::: LISTED ENTRIES :::
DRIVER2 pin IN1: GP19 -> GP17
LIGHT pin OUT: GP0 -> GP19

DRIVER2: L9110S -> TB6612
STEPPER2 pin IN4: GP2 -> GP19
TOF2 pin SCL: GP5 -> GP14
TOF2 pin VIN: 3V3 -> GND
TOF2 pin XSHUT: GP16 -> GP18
:::
::: LISTED ENTRIES :::
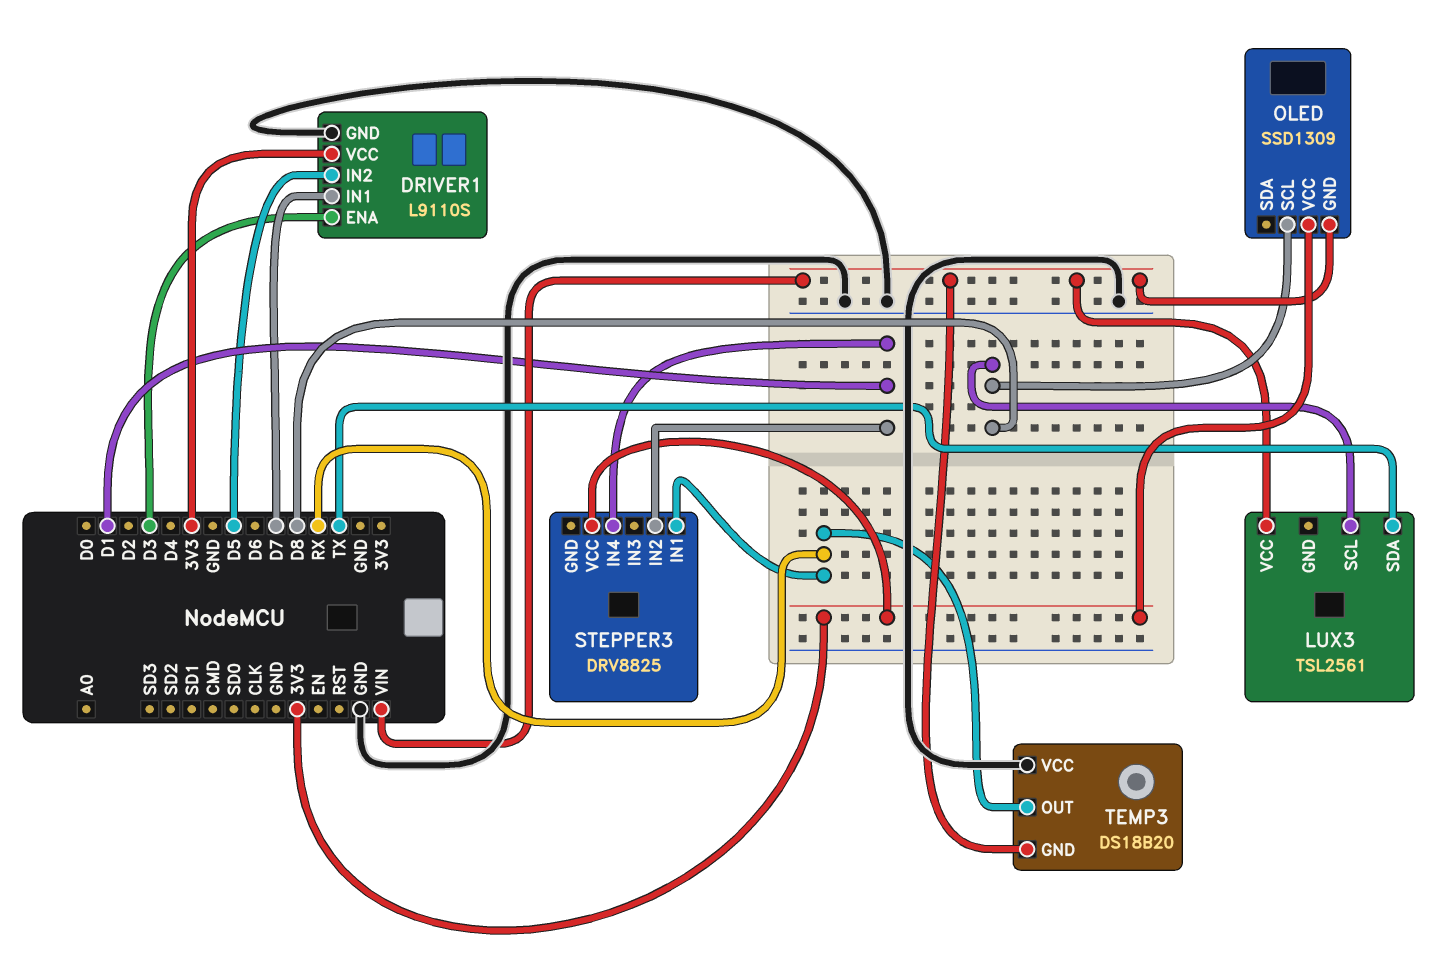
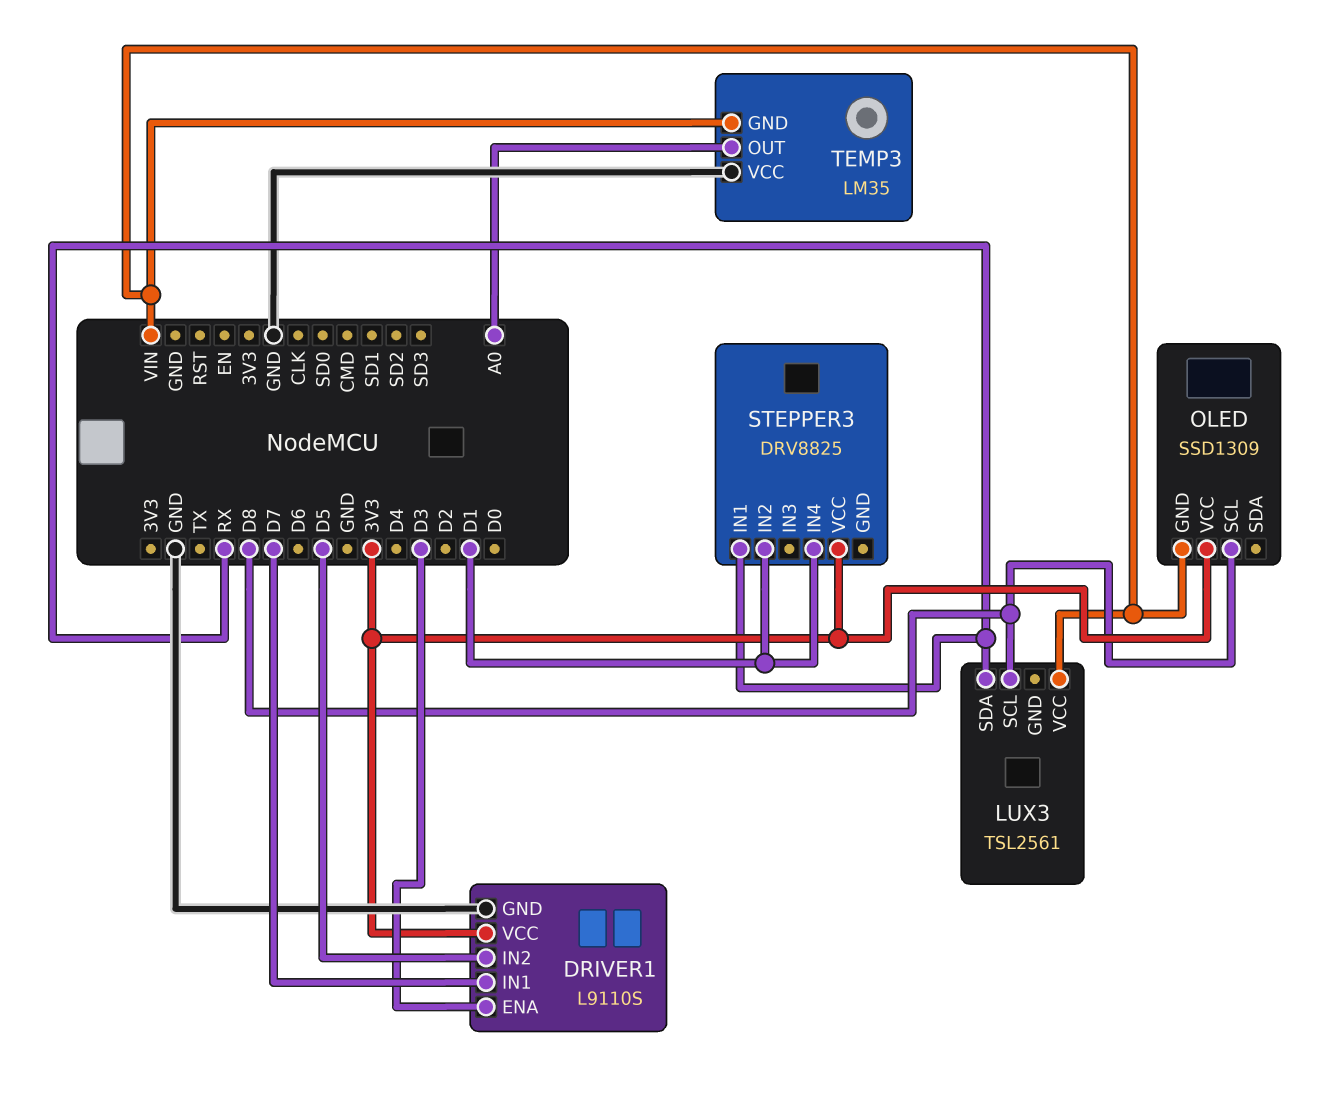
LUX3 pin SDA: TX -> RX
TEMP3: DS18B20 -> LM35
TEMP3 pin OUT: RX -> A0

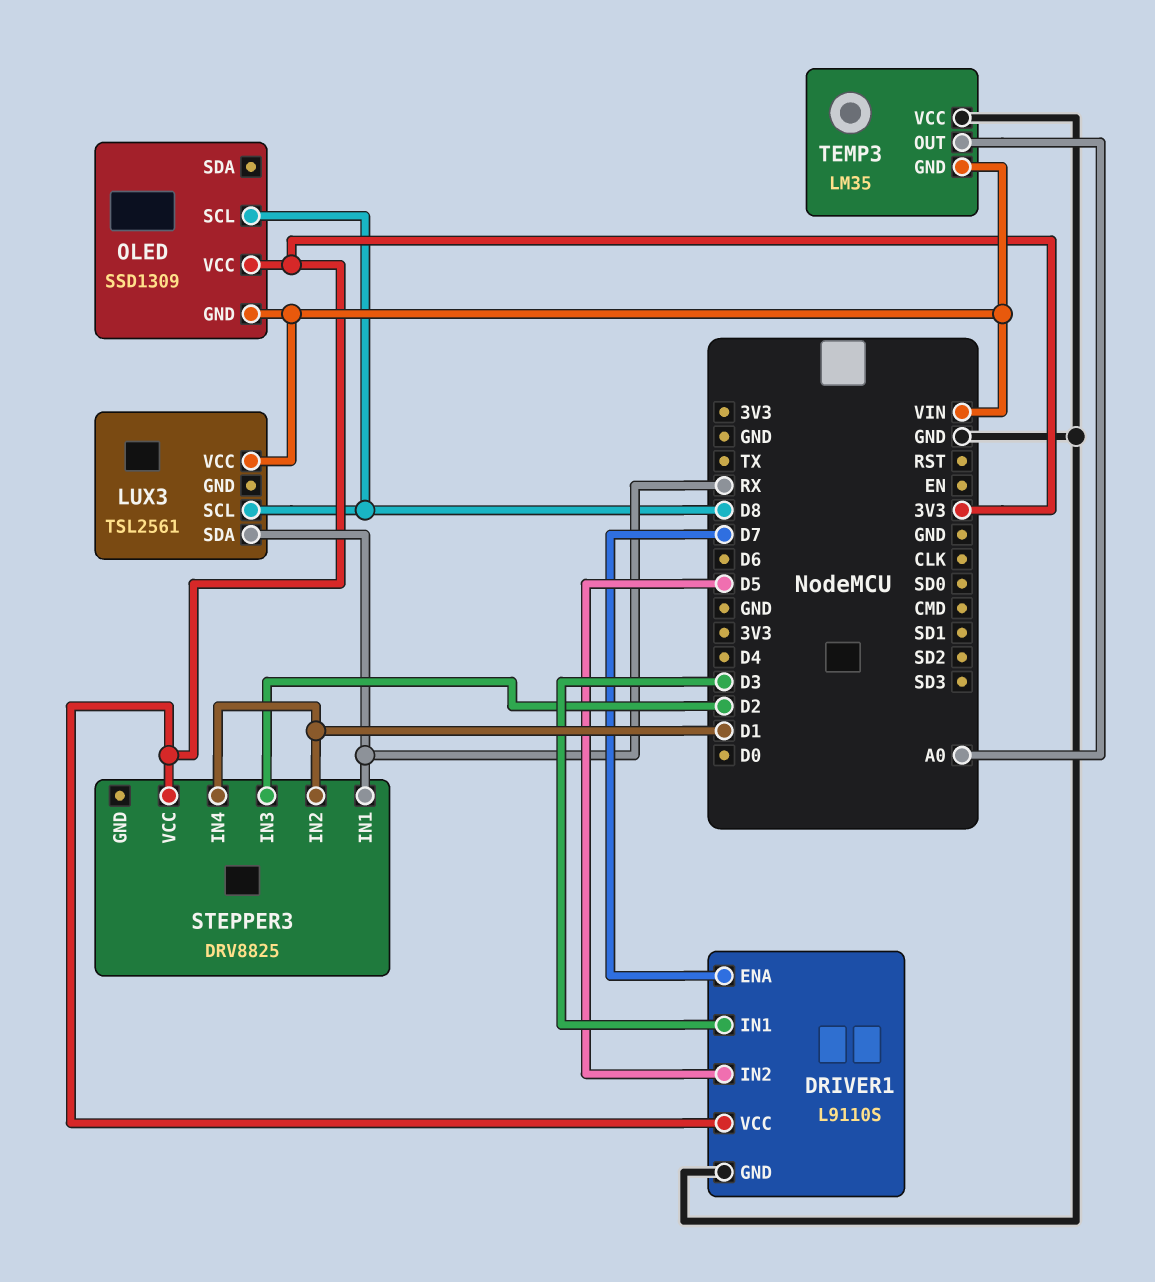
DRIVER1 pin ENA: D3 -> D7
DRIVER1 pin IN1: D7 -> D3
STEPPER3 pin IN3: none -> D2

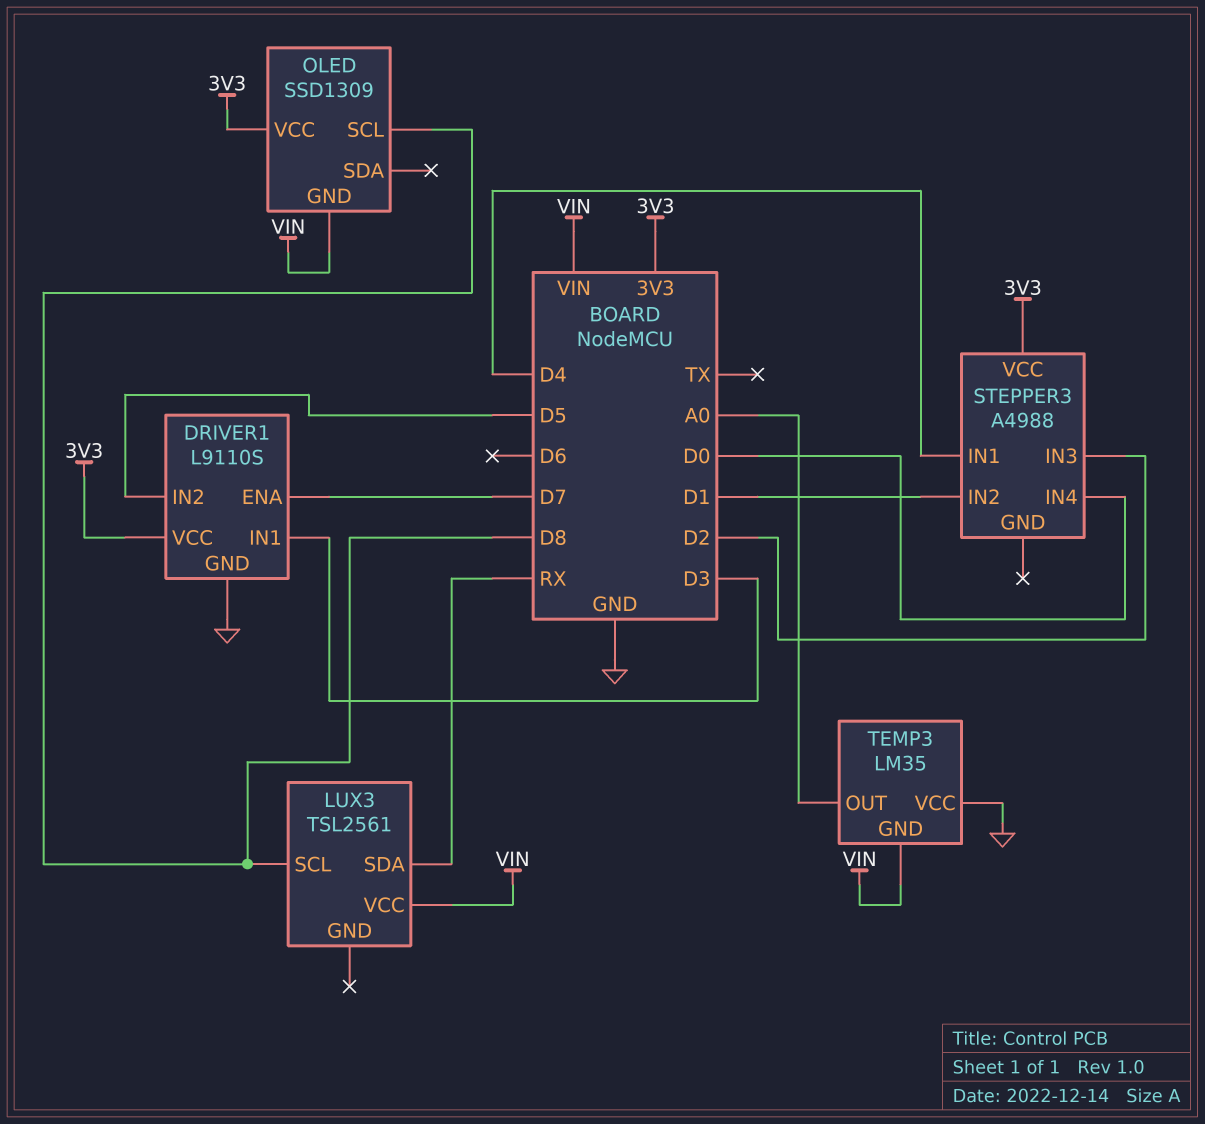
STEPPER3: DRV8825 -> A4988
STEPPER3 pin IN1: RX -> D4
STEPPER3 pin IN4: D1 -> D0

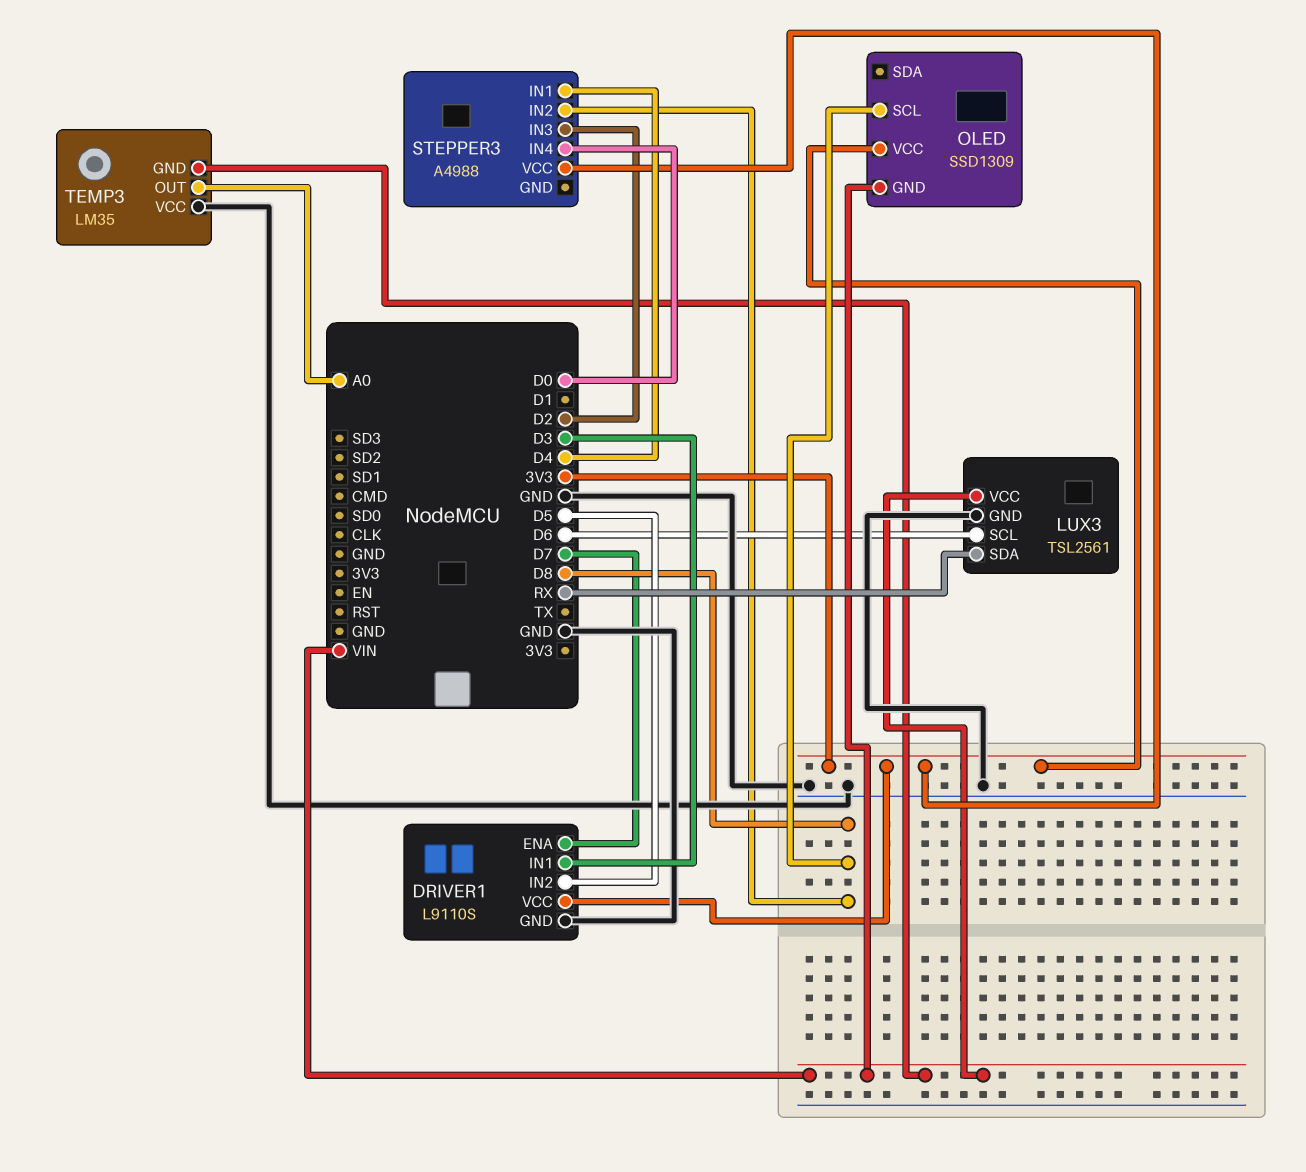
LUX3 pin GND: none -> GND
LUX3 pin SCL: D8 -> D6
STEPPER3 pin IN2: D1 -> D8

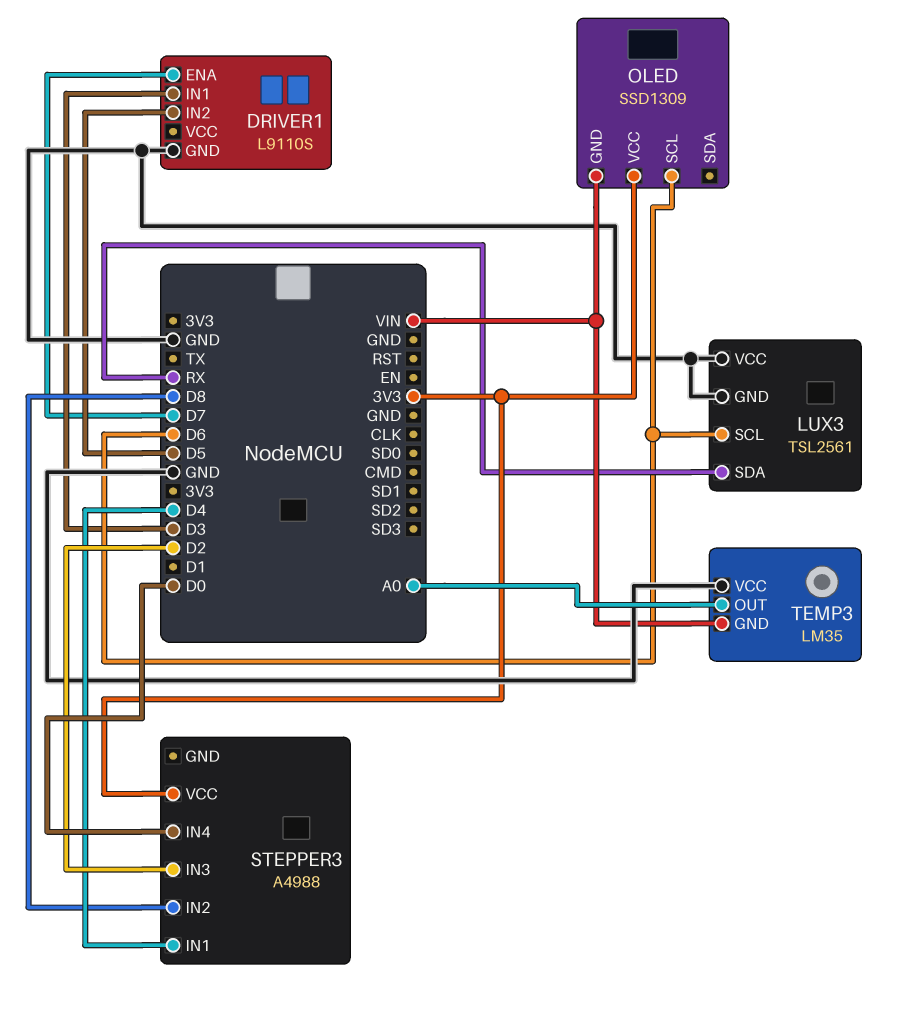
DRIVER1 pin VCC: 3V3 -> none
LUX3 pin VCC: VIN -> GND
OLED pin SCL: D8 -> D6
:::
### REQUIRED ACTION
Transcribe, word for word, the stretch of lines in the data above from the one with "STEPPER3: DRV8825 -> A4988" through the one with "OLED pin SCL: D8 -> D6"; omit all pictures.

### WRITTEN SOLUTION
STEPPER3: DRV8825 -> A4988
STEPPER3 pin IN1: RX -> D4
STEPPER3 pin IN4: D1 -> D0

LUX3 pin GND: none -> GND
LUX3 pin SCL: D8 -> D6
STEPPER3 pin IN2: D1 -> D8

DRIVER1 pin VCC: 3V3 -> none
LUX3 pin VCC: VIN -> GND
OLED pin SCL: D8 -> D6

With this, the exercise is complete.